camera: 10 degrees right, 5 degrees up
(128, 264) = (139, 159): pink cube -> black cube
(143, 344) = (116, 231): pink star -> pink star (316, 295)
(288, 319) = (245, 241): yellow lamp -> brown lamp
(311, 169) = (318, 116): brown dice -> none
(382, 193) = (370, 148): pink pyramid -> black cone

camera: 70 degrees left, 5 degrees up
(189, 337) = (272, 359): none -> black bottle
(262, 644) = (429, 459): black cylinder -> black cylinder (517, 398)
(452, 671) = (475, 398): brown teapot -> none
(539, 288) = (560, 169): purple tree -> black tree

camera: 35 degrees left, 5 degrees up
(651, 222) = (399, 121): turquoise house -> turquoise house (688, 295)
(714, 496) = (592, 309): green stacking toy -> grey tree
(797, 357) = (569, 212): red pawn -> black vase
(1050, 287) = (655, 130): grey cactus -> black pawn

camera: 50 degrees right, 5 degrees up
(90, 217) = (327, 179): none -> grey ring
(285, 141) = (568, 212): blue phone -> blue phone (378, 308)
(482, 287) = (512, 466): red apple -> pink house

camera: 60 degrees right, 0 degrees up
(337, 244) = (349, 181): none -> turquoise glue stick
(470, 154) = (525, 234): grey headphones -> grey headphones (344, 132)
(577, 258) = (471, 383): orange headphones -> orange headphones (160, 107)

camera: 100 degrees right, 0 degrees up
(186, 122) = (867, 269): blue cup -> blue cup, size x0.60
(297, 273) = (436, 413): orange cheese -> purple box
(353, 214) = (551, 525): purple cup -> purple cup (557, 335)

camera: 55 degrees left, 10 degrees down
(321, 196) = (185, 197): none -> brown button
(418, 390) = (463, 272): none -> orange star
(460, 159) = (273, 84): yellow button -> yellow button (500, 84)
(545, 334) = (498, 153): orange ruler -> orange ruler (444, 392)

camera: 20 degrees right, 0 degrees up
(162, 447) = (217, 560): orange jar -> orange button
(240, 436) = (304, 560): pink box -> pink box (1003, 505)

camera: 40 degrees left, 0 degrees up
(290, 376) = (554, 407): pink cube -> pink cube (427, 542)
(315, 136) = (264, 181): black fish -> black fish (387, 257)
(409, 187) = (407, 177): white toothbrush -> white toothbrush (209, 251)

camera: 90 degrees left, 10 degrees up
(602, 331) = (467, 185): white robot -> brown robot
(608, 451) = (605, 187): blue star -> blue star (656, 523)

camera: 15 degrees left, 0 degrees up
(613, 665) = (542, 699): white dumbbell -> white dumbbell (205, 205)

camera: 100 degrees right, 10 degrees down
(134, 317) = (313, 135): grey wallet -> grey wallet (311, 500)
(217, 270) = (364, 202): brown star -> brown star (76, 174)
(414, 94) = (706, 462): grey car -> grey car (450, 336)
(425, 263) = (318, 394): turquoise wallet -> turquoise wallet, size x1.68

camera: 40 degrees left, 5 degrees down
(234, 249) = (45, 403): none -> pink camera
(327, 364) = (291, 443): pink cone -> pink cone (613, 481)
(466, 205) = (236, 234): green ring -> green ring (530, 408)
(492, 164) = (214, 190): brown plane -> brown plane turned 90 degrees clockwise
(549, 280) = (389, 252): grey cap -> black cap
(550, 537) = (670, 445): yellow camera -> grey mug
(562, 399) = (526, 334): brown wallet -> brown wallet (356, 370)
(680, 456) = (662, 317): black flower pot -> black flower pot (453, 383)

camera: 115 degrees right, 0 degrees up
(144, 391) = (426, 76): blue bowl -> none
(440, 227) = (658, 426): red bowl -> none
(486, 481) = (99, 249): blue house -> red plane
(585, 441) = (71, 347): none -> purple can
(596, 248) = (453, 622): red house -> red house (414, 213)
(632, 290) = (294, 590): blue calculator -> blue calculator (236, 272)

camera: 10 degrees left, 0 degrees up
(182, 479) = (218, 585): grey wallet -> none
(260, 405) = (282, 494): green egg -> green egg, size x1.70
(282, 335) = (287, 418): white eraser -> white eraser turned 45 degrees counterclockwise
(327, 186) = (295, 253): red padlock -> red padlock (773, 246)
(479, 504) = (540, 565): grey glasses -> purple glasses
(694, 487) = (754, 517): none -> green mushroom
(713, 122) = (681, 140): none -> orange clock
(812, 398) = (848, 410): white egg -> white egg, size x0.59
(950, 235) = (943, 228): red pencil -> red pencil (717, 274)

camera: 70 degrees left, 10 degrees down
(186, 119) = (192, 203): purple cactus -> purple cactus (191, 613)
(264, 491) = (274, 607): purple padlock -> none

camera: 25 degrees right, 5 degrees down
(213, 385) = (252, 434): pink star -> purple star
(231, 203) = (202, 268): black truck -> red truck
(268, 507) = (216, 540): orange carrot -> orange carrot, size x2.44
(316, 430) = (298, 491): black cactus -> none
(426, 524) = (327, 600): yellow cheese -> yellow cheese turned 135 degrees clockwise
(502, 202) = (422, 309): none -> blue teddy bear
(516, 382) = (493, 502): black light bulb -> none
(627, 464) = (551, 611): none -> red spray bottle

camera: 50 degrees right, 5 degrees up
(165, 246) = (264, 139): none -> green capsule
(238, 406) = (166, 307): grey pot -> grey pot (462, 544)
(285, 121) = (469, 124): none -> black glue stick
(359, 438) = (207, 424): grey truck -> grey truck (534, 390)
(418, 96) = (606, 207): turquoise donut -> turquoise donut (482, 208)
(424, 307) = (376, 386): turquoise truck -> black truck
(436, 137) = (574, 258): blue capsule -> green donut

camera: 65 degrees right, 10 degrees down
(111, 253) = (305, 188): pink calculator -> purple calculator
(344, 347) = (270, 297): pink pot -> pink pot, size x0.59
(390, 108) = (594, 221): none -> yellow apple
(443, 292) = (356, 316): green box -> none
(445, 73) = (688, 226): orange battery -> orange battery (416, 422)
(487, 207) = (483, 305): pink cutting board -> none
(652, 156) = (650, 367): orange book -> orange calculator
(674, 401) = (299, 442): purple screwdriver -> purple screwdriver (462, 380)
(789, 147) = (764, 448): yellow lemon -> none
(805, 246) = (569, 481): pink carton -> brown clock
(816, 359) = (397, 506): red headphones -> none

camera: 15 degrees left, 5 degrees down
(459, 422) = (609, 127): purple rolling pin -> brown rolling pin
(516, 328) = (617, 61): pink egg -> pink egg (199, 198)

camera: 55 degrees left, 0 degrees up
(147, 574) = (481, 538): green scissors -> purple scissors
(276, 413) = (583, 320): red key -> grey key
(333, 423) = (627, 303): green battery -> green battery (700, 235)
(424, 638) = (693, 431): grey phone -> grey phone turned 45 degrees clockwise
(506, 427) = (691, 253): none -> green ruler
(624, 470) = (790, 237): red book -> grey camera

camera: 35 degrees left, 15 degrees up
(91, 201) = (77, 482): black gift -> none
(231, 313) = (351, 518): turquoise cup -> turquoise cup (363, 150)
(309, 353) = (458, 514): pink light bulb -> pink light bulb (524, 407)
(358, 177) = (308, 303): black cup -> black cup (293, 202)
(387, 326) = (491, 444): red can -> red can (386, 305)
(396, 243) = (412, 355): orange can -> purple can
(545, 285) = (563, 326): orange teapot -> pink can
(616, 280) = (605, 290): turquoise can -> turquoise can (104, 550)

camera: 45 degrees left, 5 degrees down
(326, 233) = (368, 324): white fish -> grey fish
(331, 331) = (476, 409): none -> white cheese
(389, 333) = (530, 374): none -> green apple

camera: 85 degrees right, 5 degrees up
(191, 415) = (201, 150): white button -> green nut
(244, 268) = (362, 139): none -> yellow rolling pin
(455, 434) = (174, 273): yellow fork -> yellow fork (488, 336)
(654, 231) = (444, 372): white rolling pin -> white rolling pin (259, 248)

== == ==

▸ **DIRECTIONS**
Word for word, set down all the lines above.

▸ **TASK ANSWER**
camera: 10 degrees right, 5 degrees up
(128, 264) = (139, 159): pink cube -> black cube
(143, 344) = (116, 231): pink star -> pink star (316, 295)
(288, 319) = (245, 241): yellow lamp -> brown lamp
(311, 169) = (318, 116): brown dice -> none
(382, 193) = (370, 148): pink pyramid -> black cone

camera: 70 degrees left, 5 degrees up
(189, 337) = (272, 359): none -> black bottle
(262, 644) = (429, 459): black cylinder -> black cylinder (517, 398)
(452, 671) = (475, 398): brown teapot -> none
(539, 288) = (560, 169): purple tree -> black tree

camera: 35 degrees left, 5 degrees up
(651, 222) = (399, 121): turquoise house -> turquoise house (688, 295)
(714, 496) = (592, 309): green stacking toy -> grey tree
(797, 357) = (569, 212): red pawn -> black vase
(1050, 287) = (655, 130): grey cactus -> black pawn

camera: 50 degrees right, 5 degrees up
(90, 217) = (327, 179): none -> grey ring
(285, 141) = (568, 212): blue phone -> blue phone (378, 308)
(482, 287) = (512, 466): red apple -> pink house

camera: 60 degrees right, 0 degrees up
(337, 244) = (349, 181): none -> turquoise glue stick
(470, 154) = (525, 234): grey headphones -> grey headphones (344, 132)
(577, 258) = (471, 383): orange headphones -> orange headphones (160, 107)

camera: 100 degrees right, 0 degrees up
(186, 122) = (867, 269): blue cup -> blue cup, size x0.60
(297, 273) = (436, 413): orange cheese -> purple box
(353, 214) = (551, 525): purple cup -> purple cup (557, 335)

camera: 55 degrees left, 10 degrees down
(321, 196) = (185, 197): none -> brown button
(418, 390) = (463, 272): none -> orange star
(460, 159) = (273, 84): yellow button -> yellow button (500, 84)
(545, 334) = (498, 153): orange ruler -> orange ruler (444, 392)

camera: 20 degrees right, 0 degrees up
(162, 447) = (217, 560): orange jar -> orange button
(240, 436) = (304, 560): pink box -> pink box (1003, 505)

camera: 40 degrees left, 0 degrees up
(290, 376) = (554, 407): pink cube -> pink cube (427, 542)
(315, 136) = (264, 181): black fish -> black fish (387, 257)
(409, 187) = (407, 177): white toothbrush -> white toothbrush (209, 251)

camera: 90 degrees left, 10 degrees up
(602, 331) = (467, 185): white robot -> brown robot
(608, 451) = (605, 187): blue star -> blue star (656, 523)

camera: 15 degrees left, 0 degrees up
(613, 665) = (542, 699): white dumbbell -> white dumbbell (205, 205)

camera: 100 degrees right, 10 degrees down
(134, 317) = (313, 135): grey wallet -> grey wallet (311, 500)
(217, 270) = (364, 202): brown star -> brown star (76, 174)
(414, 94) = (706, 462): grey car -> grey car (450, 336)
(425, 263) = (318, 394): turquoise wallet -> turquoise wallet, size x1.68

camera: 40 degrees left, 5 degrees down
(234, 249) = (45, 403): none -> pink camera
(327, 364) = (291, 443): pink cone -> pink cone (613, 481)
(466, 205) = (236, 234): green ring -> green ring (530, 408)
(492, 164) = (214, 190): brown plane -> brown plane turned 90 degrees clockwise
(549, 280) = (389, 252): grey cap -> black cap
(550, 537) = (670, 445): yellow camera -> grey mug
(562, 399) = (526, 334): brown wallet -> brown wallet (356, 370)
(680, 456) = (662, 317): black flower pot -> black flower pot (453, 383)

camera: 115 degrees right, 0 degrees up
(144, 391) = (426, 76): blue bowl -> none
(440, 227) = (658, 426): red bowl -> none
(486, 481) = (99, 249): blue house -> red plane
(585, 441) = (71, 347): none -> purple can
(596, 248) = (453, 622): red house -> red house (414, 213)
(632, 290) = (294, 590): blue calculator -> blue calculator (236, 272)

camera: 10 degrees left, 0 degrees up
(182, 479) = (218, 585): grey wallet -> none
(260, 405) = (282, 494): green egg -> green egg, size x1.70
(282, 335) = (287, 418): white eraser -> white eraser turned 45 degrees counterclockwise
(327, 186) = (295, 253): red padlock -> red padlock (773, 246)
(479, 504) = (540, 565): grey glasses -> purple glasses
(694, 487) = (754, 517): none -> green mushroom
(713, 122) = (681, 140): none -> orange clock
(812, 398) = (848, 410): white egg -> white egg, size x0.59
(950, 235) = (943, 228): red pencil -> red pencil (717, 274)

camera: 70 degrees left, 10 degrees down
(186, 119) = (192, 203): purple cactus -> purple cactus (191, 613)
(264, 491) = (274, 607): purple padlock -> none

camera: 25 degrees right, 5 degrees down
(213, 385) = (252, 434): pink star -> purple star
(231, 203) = (202, 268): black truck -> red truck
(268, 507) = (216, 540): orange carrot -> orange carrot, size x2.44
(316, 430) = (298, 491): black cactus -> none
(426, 524) = (327, 600): yellow cheese -> yellow cheese turned 135 degrees clockwise
(502, 202) = (422, 309): none -> blue teddy bear
(516, 382) = (493, 502): black light bulb -> none
(627, 464) = (551, 611): none -> red spray bottle

camera: 50 degrees right, 5 degrees up
(165, 246) = (264, 139): none -> green capsule
(238, 406) = (166, 307): grey pot -> grey pot (462, 544)
(285, 121) = (469, 124): none -> black glue stick
(359, 438) = (207, 424): grey truck -> grey truck (534, 390)
(418, 96) = (606, 207): turquoise donut -> turquoise donut (482, 208)
(424, 307) = (376, 386): turquoise truck -> black truck
(436, 137) = (574, 258): blue capsule -> green donut

camera: 65 degrees right, 10 degrees down
(111, 253) = (305, 188): pink calculator -> purple calculator
(344, 347) = (270, 297): pink pot -> pink pot, size x0.59
(390, 108) = (594, 221): none -> yellow apple
(443, 292) = (356, 316): green box -> none
(445, 73) = (688, 226): orange battery -> orange battery (416, 422)
(487, 207) = (483, 305): pink cutting board -> none
(652, 156) = (650, 367): orange book -> orange calculator
(674, 401) = (299, 442): purple screwdriver -> purple screwdriver (462, 380)
(789, 147) = (764, 448): yellow lemon -> none
(805, 246) = (569, 481): pink carton -> brown clock
(816, 359) = (397, 506): red headphones -> none

camera: 15 degrees left, 5 degrees down
(459, 422) = (609, 127): purple rolling pin -> brown rolling pin
(516, 328) = (617, 61): pink egg -> pink egg (199, 198)

camera: 55 degrees left, 0 degrees up
(147, 574) = (481, 538): green scissors -> purple scissors
(276, 413) = (583, 320): red key -> grey key
(333, 423) = (627, 303): green battery -> green battery (700, 235)
(424, 638) = (693, 431): grey phone -> grey phone turned 45 degrees clockwise
(506, 427) = (691, 253): none -> green ruler
(624, 470) = (790, 237): red book -> grey camera

camera: 35 degrees left, 15 degrees up
(91, 201) = (77, 482): black gift -> none
(231, 313) = (351, 518): turquoise cup -> turquoise cup (363, 150)
(309, 353) = (458, 514): pink light bulb -> pink light bulb (524, 407)
(358, 177) = (308, 303): black cup -> black cup (293, 202)
(387, 326) = (491, 444): red can -> red can (386, 305)
(396, 243) = (412, 355): orange can -> purple can
(545, 285) = (563, 326): orange teapot -> pink can
(616, 280) = (605, 290): turquoise can -> turquoise can (104, 550)

camera: 45 degrees left, 5 degrees down
(326, 233) = (368, 324): white fish -> grey fish
(331, 331) = (476, 409): none -> white cheese
(389, 333) = (530, 374): none -> green apple

camera: 85 degrees right, 5 degrees up
(191, 415) = (201, 150): white button -> green nut
(244, 268) = (362, 139): none -> yellow rolling pin
(455, 434) = (174, 273): yellow fork -> yellow fork (488, 336)
(654, 231) = (444, 372): white rolling pin -> white rolling pin (259, 248)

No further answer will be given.